[Shape position tracking data]
*** Block opens ***

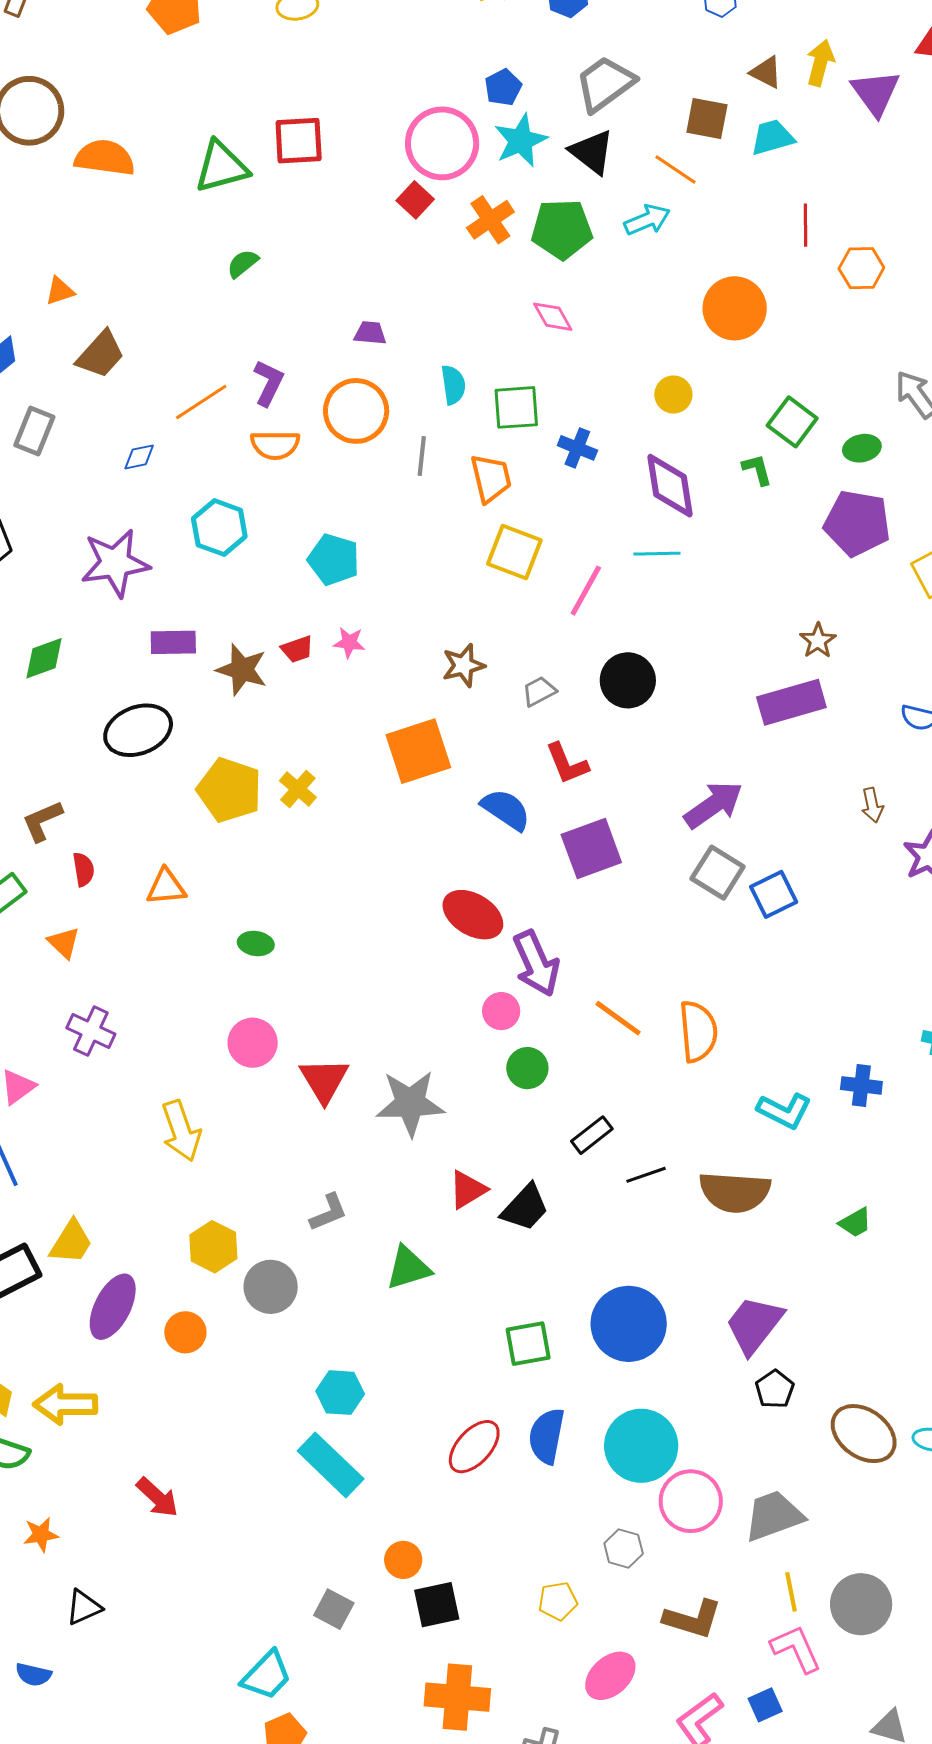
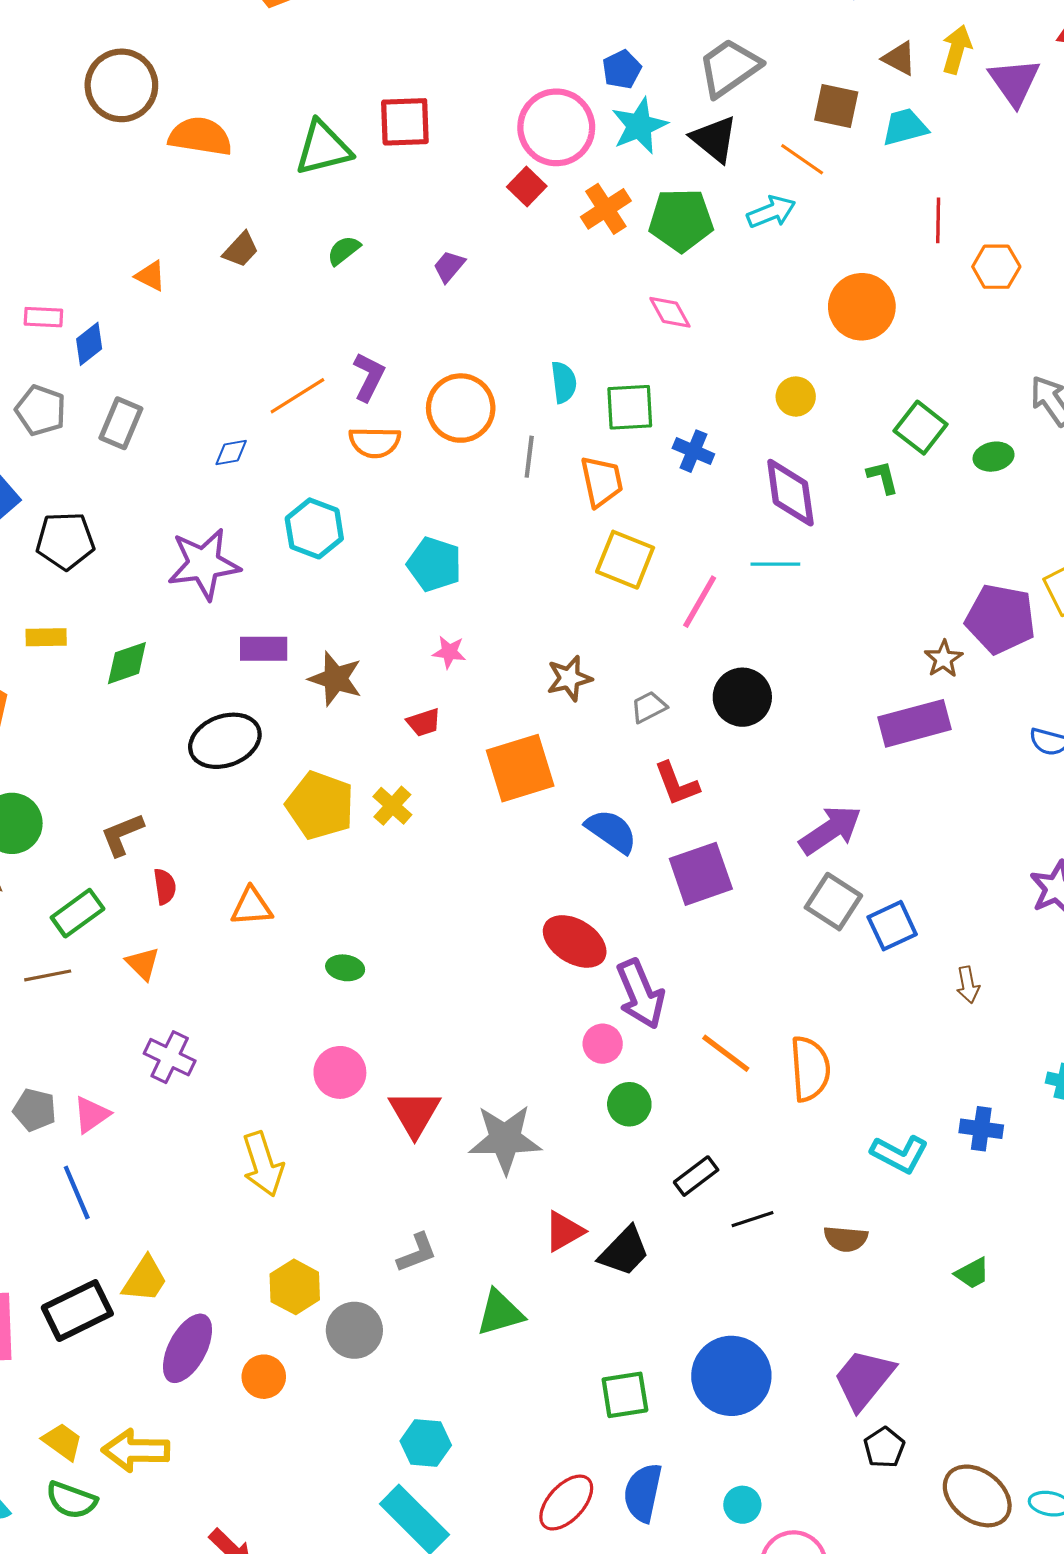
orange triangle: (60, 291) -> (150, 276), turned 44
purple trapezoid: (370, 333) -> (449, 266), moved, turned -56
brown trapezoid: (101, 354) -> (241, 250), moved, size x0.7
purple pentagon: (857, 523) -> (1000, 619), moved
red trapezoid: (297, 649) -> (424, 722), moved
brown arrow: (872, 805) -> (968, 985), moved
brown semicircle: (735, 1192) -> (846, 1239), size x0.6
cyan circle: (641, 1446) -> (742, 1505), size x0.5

*** Block closes ***

Here the answer is the exact run of lines above, from the line with "purple trapezoid: (370, 333)" down to the last, and nothing else.

→ **Task response**
purple trapezoid: (370, 333) -> (449, 266), moved, turned -56
brown trapezoid: (101, 354) -> (241, 250), moved, size x0.7
purple pentagon: (857, 523) -> (1000, 619), moved
red trapezoid: (297, 649) -> (424, 722), moved
brown arrow: (872, 805) -> (968, 985), moved
brown semicircle: (735, 1192) -> (846, 1239), size x0.6
cyan circle: (641, 1446) -> (742, 1505), size x0.5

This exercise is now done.